- _Task brief_
Scan the records for the string "black", then copy each line that has it.

- _Study material_
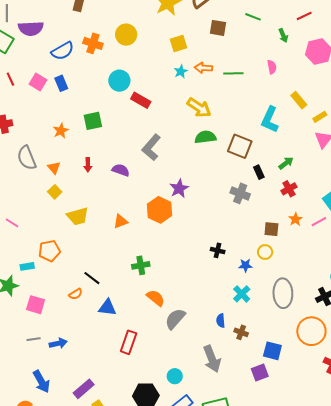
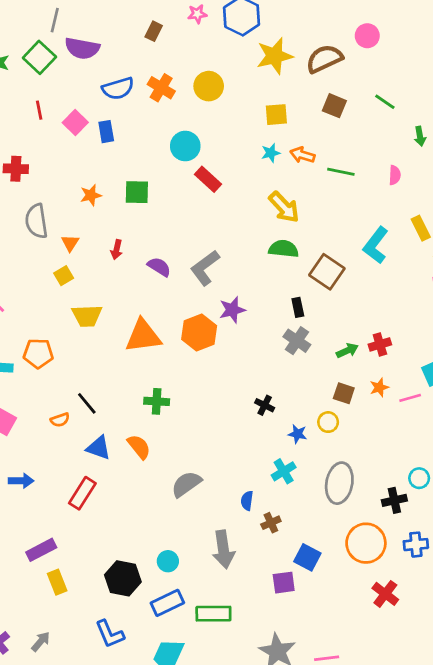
gray L-shape: (151, 147) -> (205, 268), moved
green arrow: (286, 163) -> (347, 351), moved
black rectangle: (259, 172) -> (298, 307), moved
gray cross: (240, 193) -> (297, 341), moved
orange triangle: (121, 221) -> (143, 336), size x1.8
orange semicircle: (156, 298) -> (139, 447), moved
brown cross: (241, 332) -> (271, 523), turned 32
red rectangle: (129, 342) -> (82, 493), moved

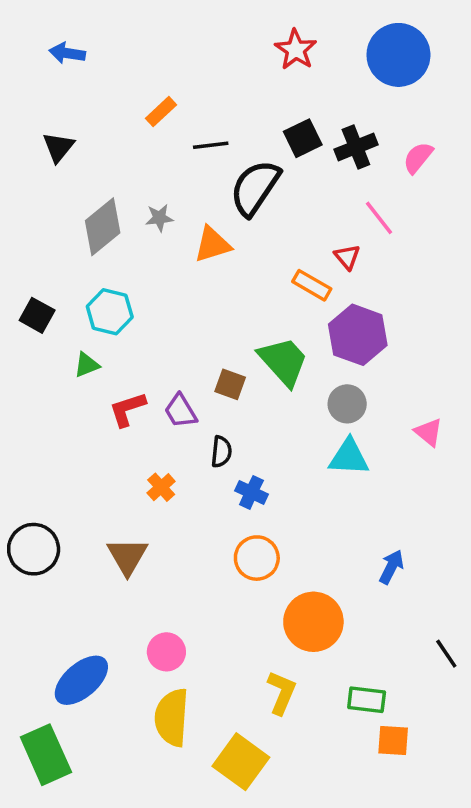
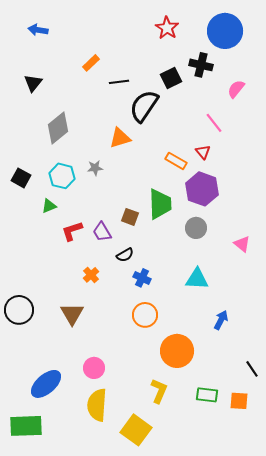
black cross: (356, 147) -> (201, 65), moved, turned 35
gray star: (159, 218) -> (95, 168), moved
red triangle: (347, 257) -> (203, 152), moved
green trapezoid: (283, 361) -> (160, 204), turned 40
black semicircle: (221, 452) -> (125, 255), turned 54
cyan triangle: (349, 457) -> (197, 279), moved
orange square: (393, 740) -> (239, 401), moved
green rectangle: (46, 755) -> (26, 426), turned -68

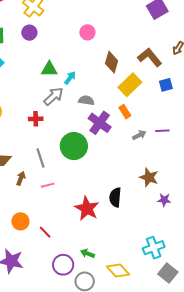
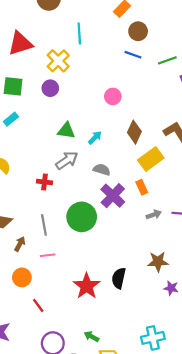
cyan arrow: (70, 78) -> (95, 138), moved
brown star: (149, 177) -> (158, 262), turned -30
orange circle: (20, 221) -> (22, 277), moved
green arrow: (88, 254) -> (91, 336), moved

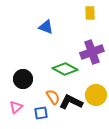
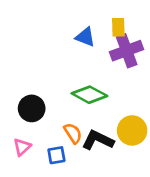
yellow rectangle: (90, 13) -> (118, 27), moved
blue triangle: (46, 27) -> (85, 37), moved
purple cross: (92, 52) -> (127, 51), moved

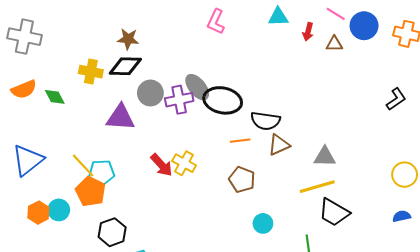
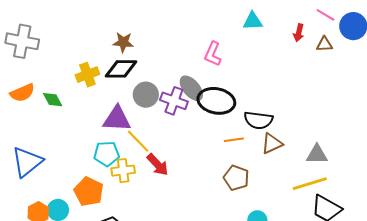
cyan triangle: (278, 17) -> (253, 21), moved
pink L-shape: (216, 22) -> (213, 54), moved
yellow cross: (91, 72) -> (87, 75), turned -30
purple cross: (179, 100) -> (174, 101), turned 32
yellow cross: (184, 163) -> (123, 171), moved, turned -35
yellow line: (83, 166) -> (138, 141), moved
cyan pentagon: (102, 173) -> (107, 154), moved

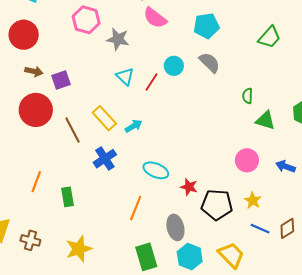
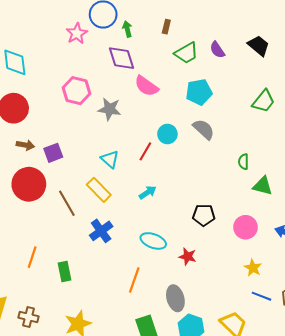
cyan triangle: (125, 76) -> (110, 159), moved
cyan arrow: (134, 126) -> (148, 192), moved
black pentagon: (217, 205) -> (204, 215), moved, size x0.7

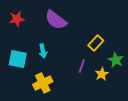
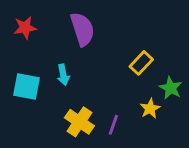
purple semicircle: (56, 20) -> (82, 29), turned -145
purple line: (82, 66) -> (113, 125), moved
yellow cross: (43, 83) -> (79, 122), moved, turned -30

- _Exercise output_
black rectangle: (259, 172) -> (298, 307), moved
black cross: (356, 147) -> (201, 65), moved, turned 35
black semicircle: (221, 452) -> (125, 255), turned 54
black pentagon: (217, 205) -> (204, 215), moved, size x0.7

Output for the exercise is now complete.